• [ACTION ITEM]:
Work through the listing below and give again exactly the lines from the one with "red teapot [91,295,277,490]" to the one with "camera: 55 degrees right, 10 degrees down", both ends included. All other lines and all pictures stay out.

• [DATASET]:
————
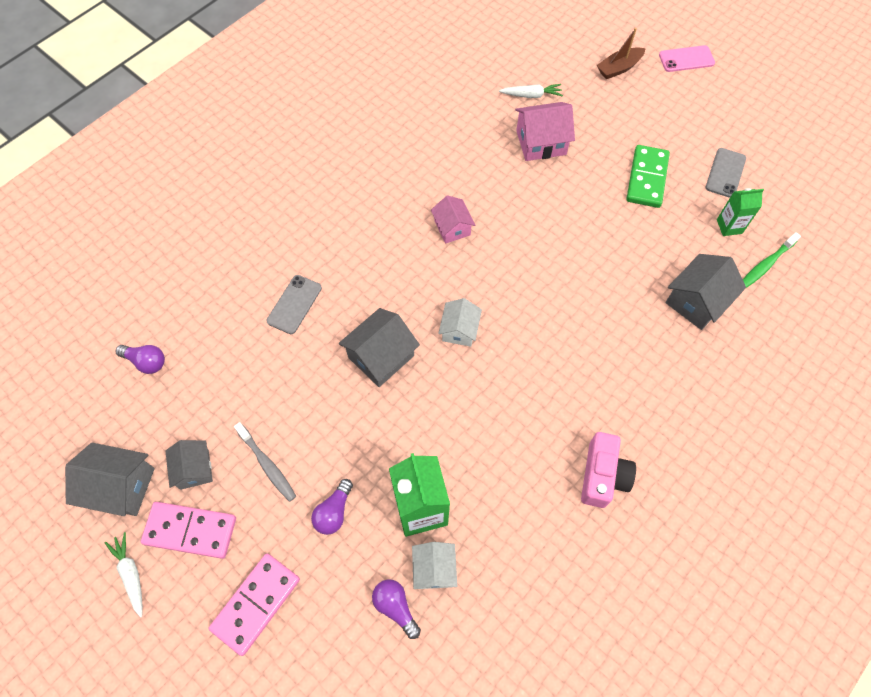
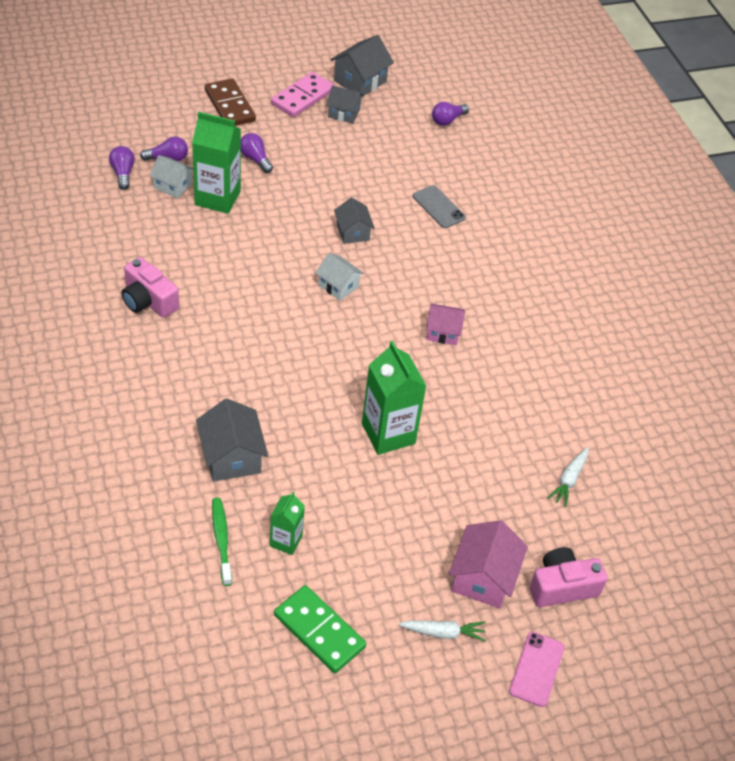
camera: 115 degrees right, 15 degrees down
white carrot [104,532,143,617] -> white carrot moved to [398,621,486,642]
pink domino [209,553,300,656] -> brown domino [205,78,256,126]
grey toothbrush [234,422,296,502] -> none
grey house [338,308,420,387] -> grey house [334,197,375,244], size x0.65
pink house [515,102,575,161] -> pink house moved to [449,520,528,609]
brown boat [597,28,646,79] -> pink camera [530,547,607,607]
green domino [626,145,670,208] -> green domino moved to [274,585,366,673]
grey phone [706,148,746,198] -> none
none -> purple light bulb [109,146,135,190]
none -> green carton [362,341,426,455]

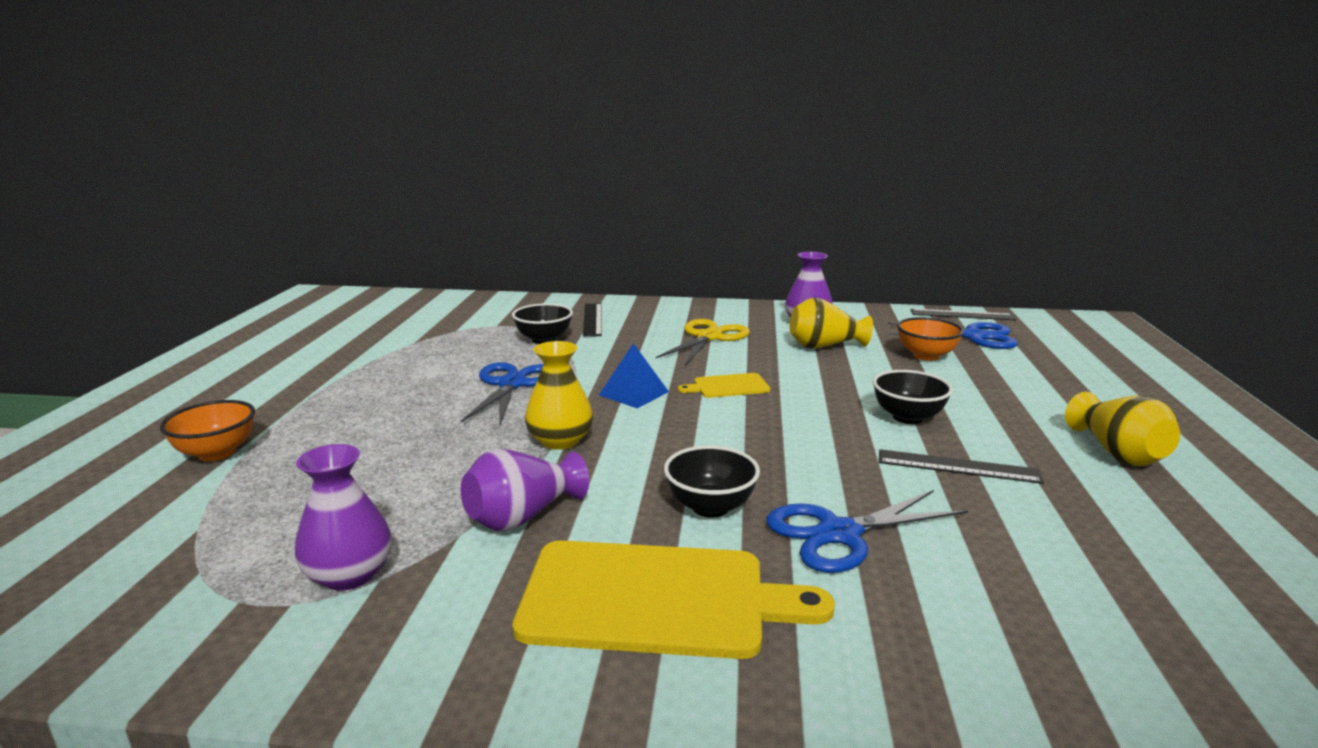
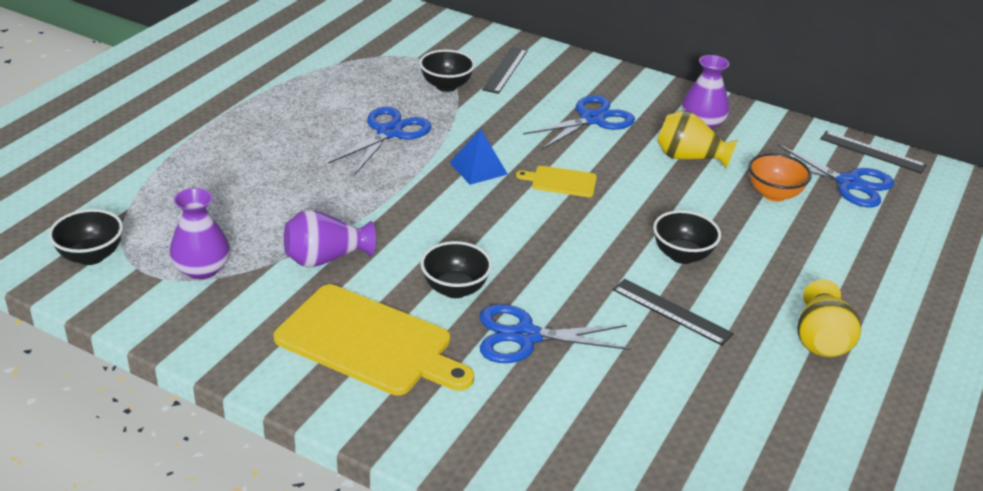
camera: 20 degrees right, 15 degrees up
orange bowl [160,400,255,461] -> none
yellow vase [525,341,593,450] -> none
yellow scissors [656,319,750,366] -> blue scissors [523,95,635,149]
none -> black bowl [49,209,123,265]

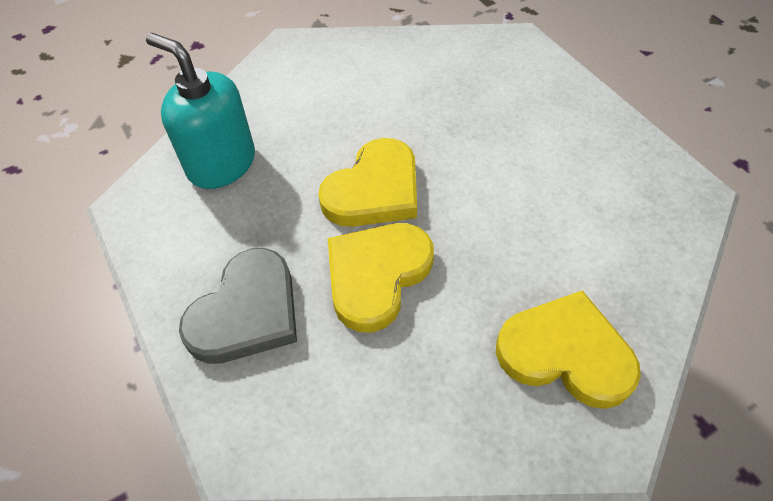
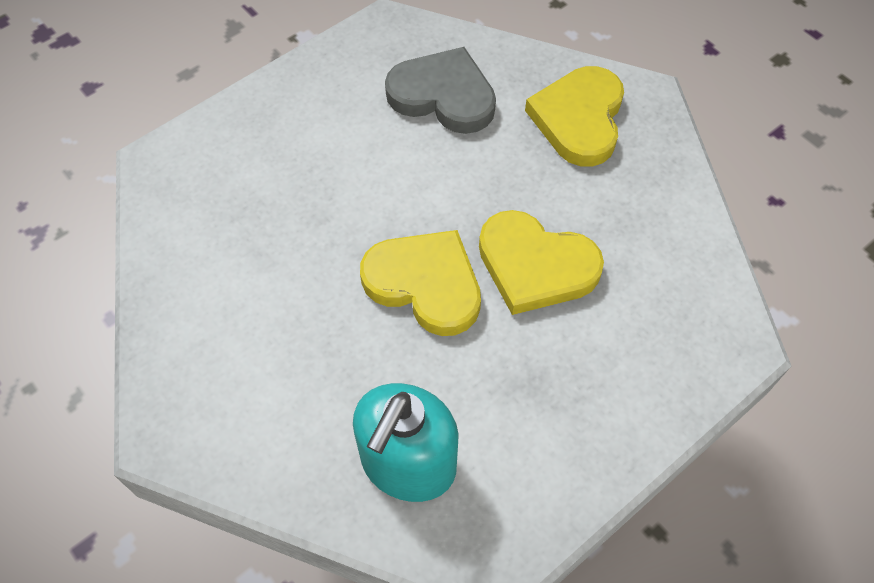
camera: 100 degrees left, 5 degrees up
grey heart [179,248,297,364] -> grey heart moved to [385,47,496,134]

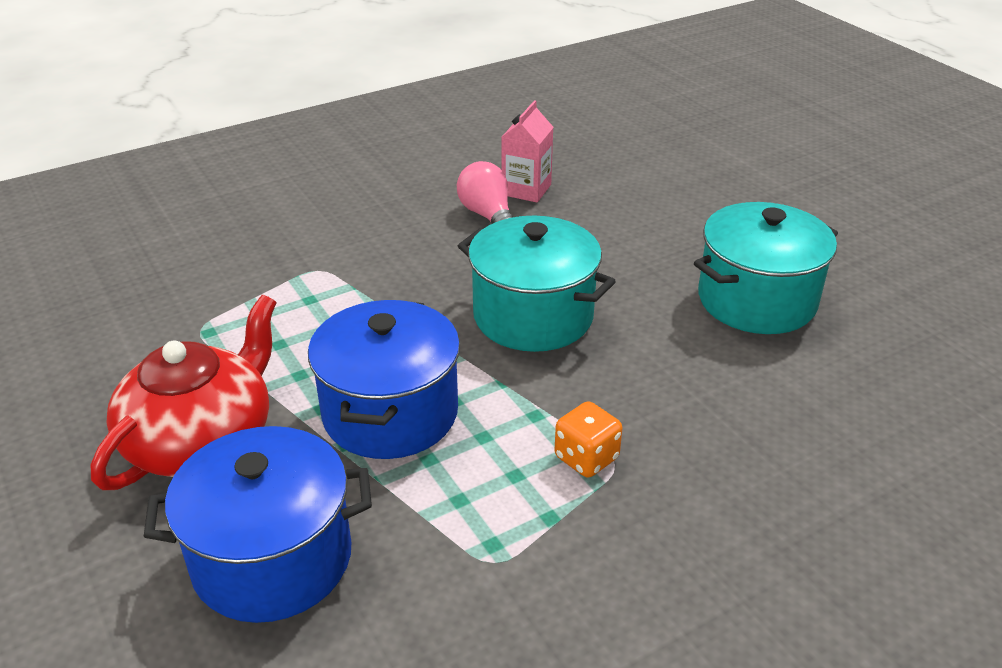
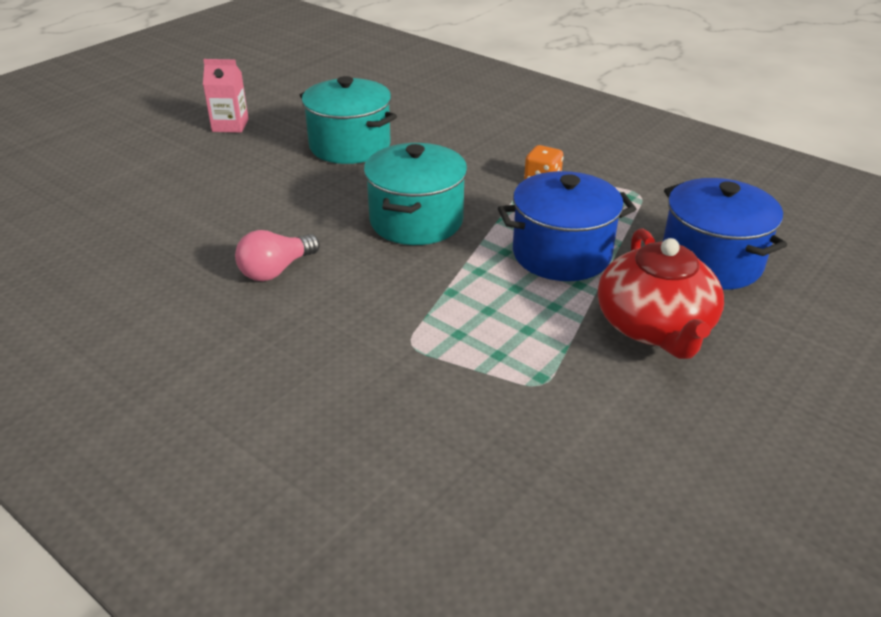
camera: 110 degrees left, 0 degrees up
red teapot [91,295,277,490] -> red teapot turned 105 degrees counterclockwise [598,228,724,359]
pink carton [502,100,553,203] -> pink carton moved to [203,59,249,133]

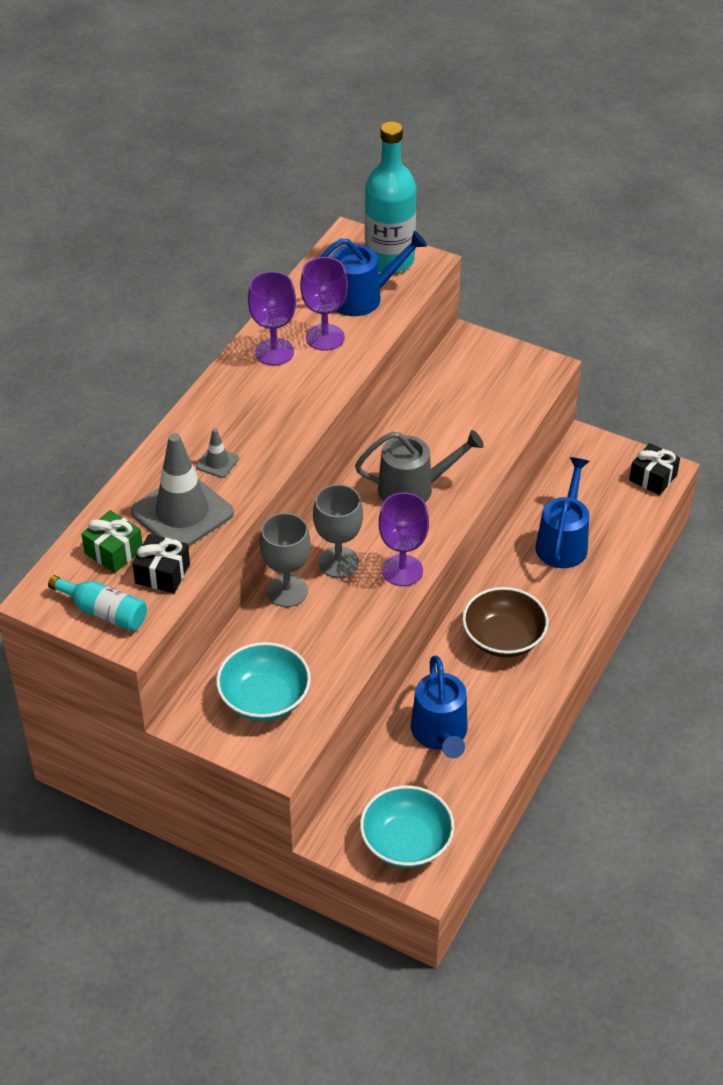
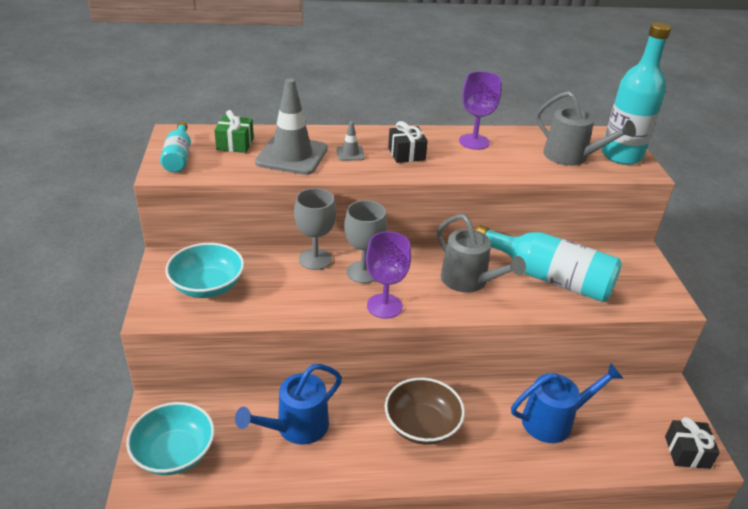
camera: 55 degrees right, 10 degrees down
black gift [132,534,190,593] -> black gift moved to [388,121,428,163]
purple goblet [300,257,348,351] -> none
blue watering can [320,231,427,316] -> grey watering can [536,91,636,166]
none -> turquoise bottle [476,226,622,302]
————
• [RESPONSE AREA]:
red teapot [91,295,277,490] -> red teapot turned 105 degrees counterclockwise [598,228,724,359]
pink carton [502,100,553,203] -> pink carton moved to [203,59,249,133]

camera: 55 degrees right, 10 degrees down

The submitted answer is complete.